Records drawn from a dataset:
::::::
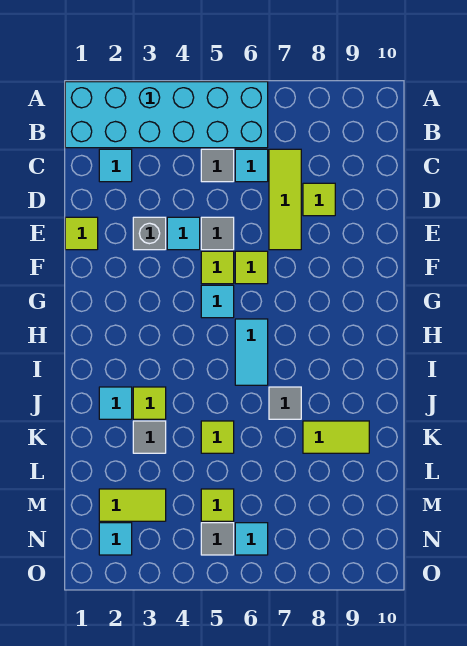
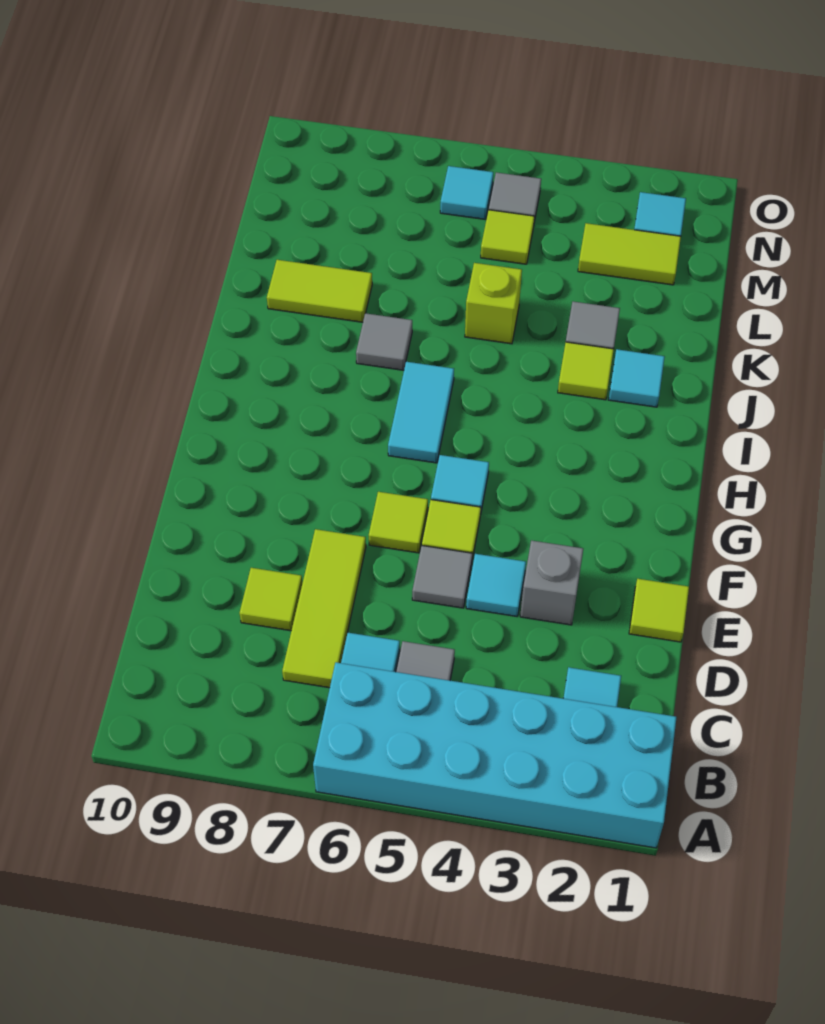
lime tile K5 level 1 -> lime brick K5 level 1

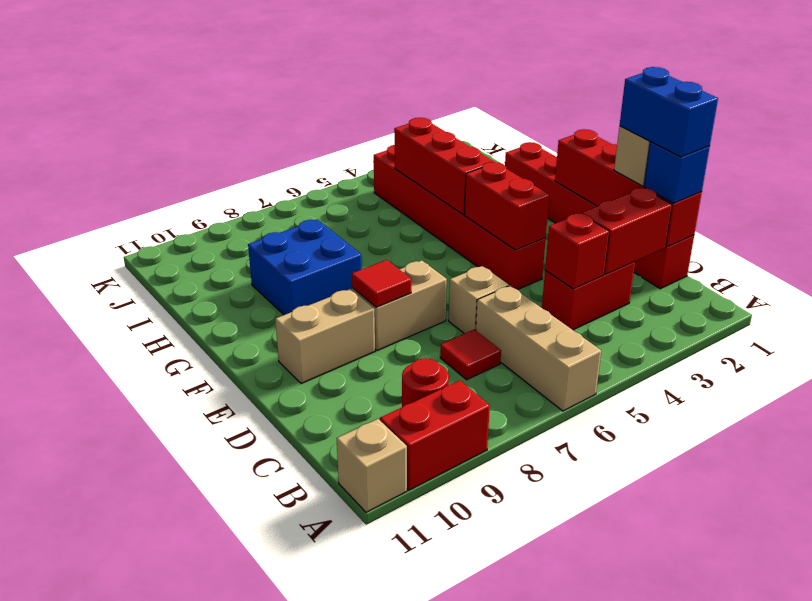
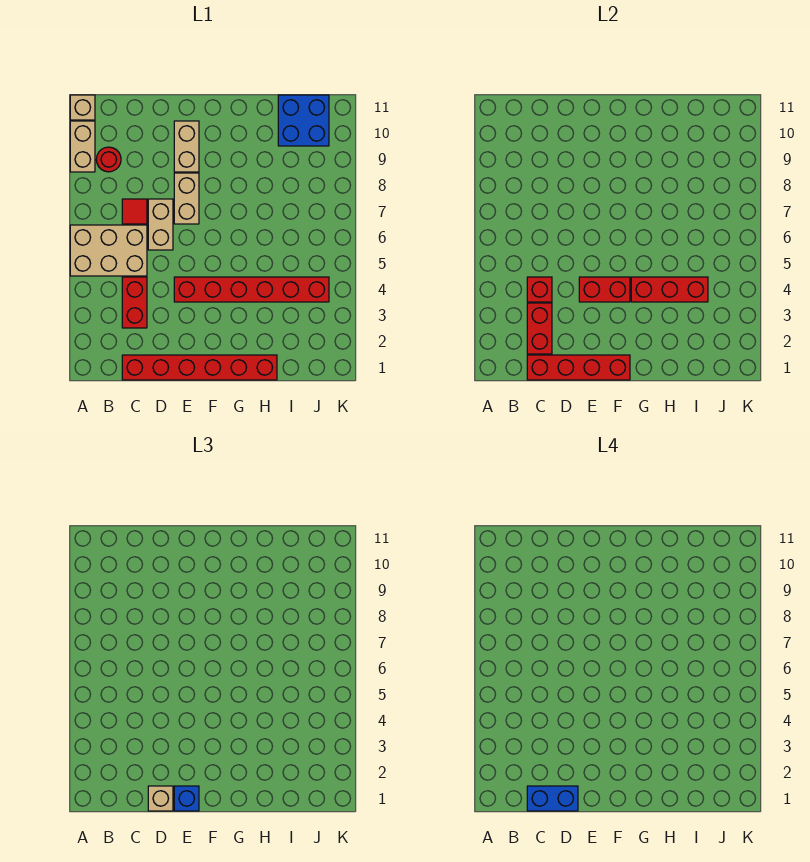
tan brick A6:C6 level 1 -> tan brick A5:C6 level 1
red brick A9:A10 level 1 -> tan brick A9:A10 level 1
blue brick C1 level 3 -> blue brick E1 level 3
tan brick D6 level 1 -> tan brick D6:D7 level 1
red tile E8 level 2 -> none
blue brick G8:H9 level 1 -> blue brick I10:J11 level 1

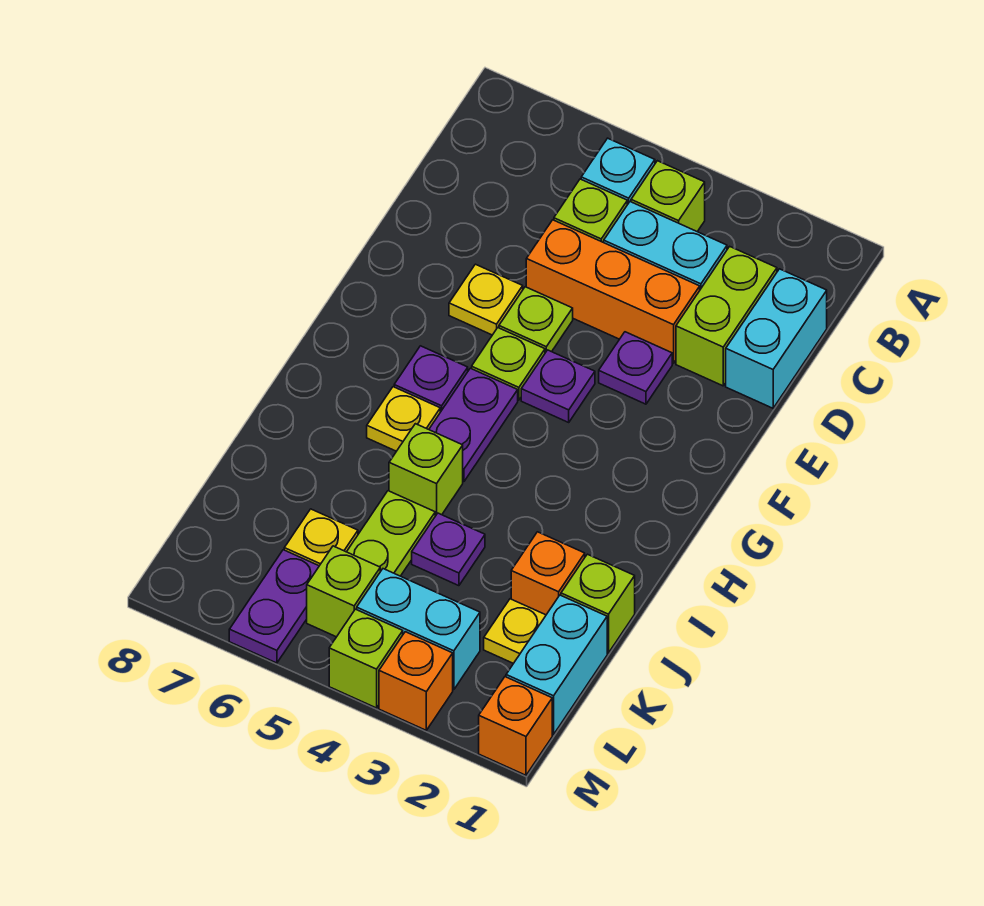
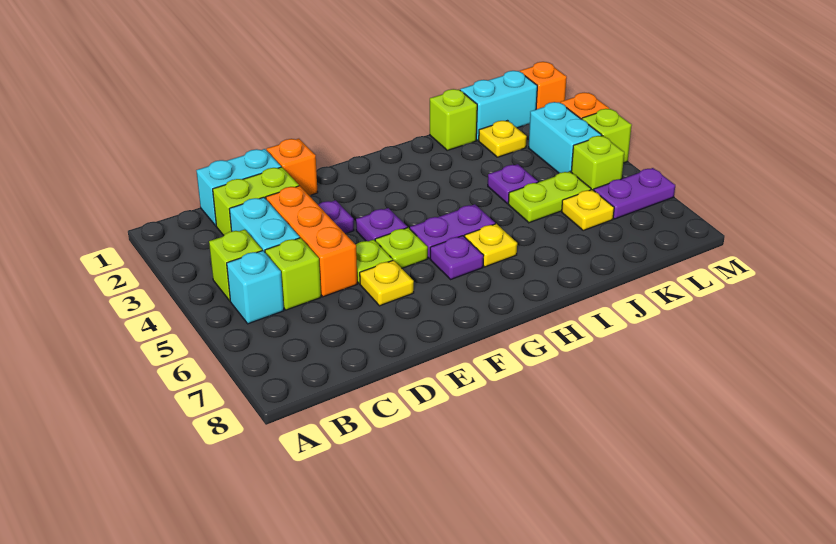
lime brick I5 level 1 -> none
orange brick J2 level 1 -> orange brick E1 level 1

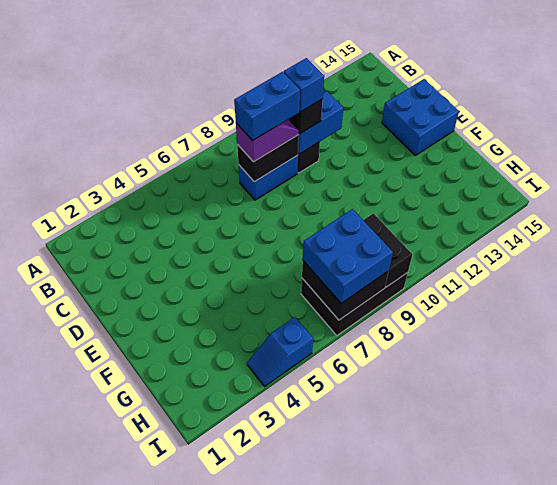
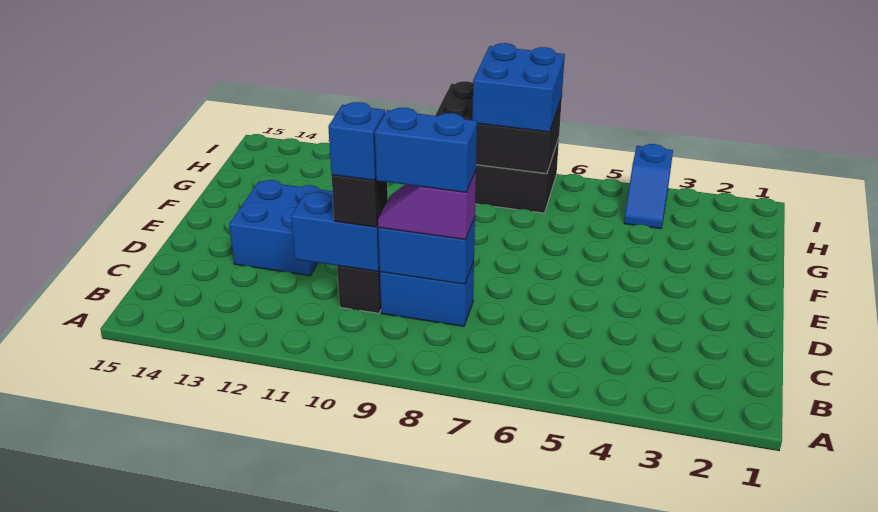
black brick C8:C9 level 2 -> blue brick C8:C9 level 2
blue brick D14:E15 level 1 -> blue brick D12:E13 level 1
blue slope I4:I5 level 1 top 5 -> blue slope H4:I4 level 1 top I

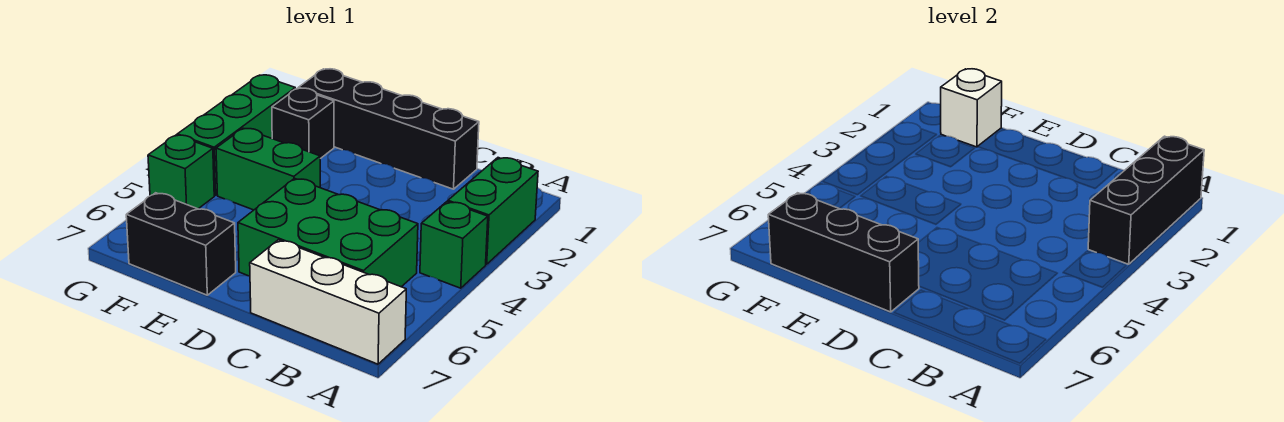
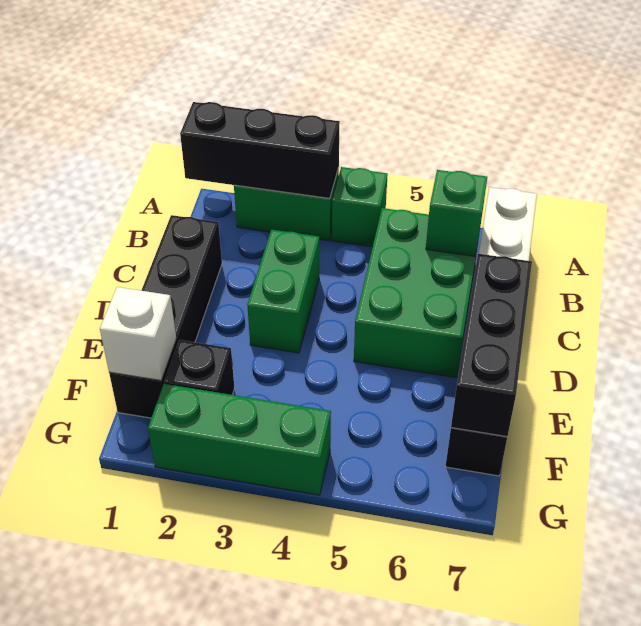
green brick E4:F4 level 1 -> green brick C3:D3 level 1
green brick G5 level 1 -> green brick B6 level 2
::::::
Activity. Search the entries above for "blue". Show every line that has it.

Response box.
blue brick C1 level 3 -> blue brick E1 level 3
blue brick G8:H9 level 1 -> blue brick I10:J11 level 1
black brick C8:C9 level 2 -> blue brick C8:C9 level 2
blue brick D14:E15 level 1 -> blue brick D12:E13 level 1
blue slope I4:I5 level 1 top 5 -> blue slope H4:I4 level 1 top I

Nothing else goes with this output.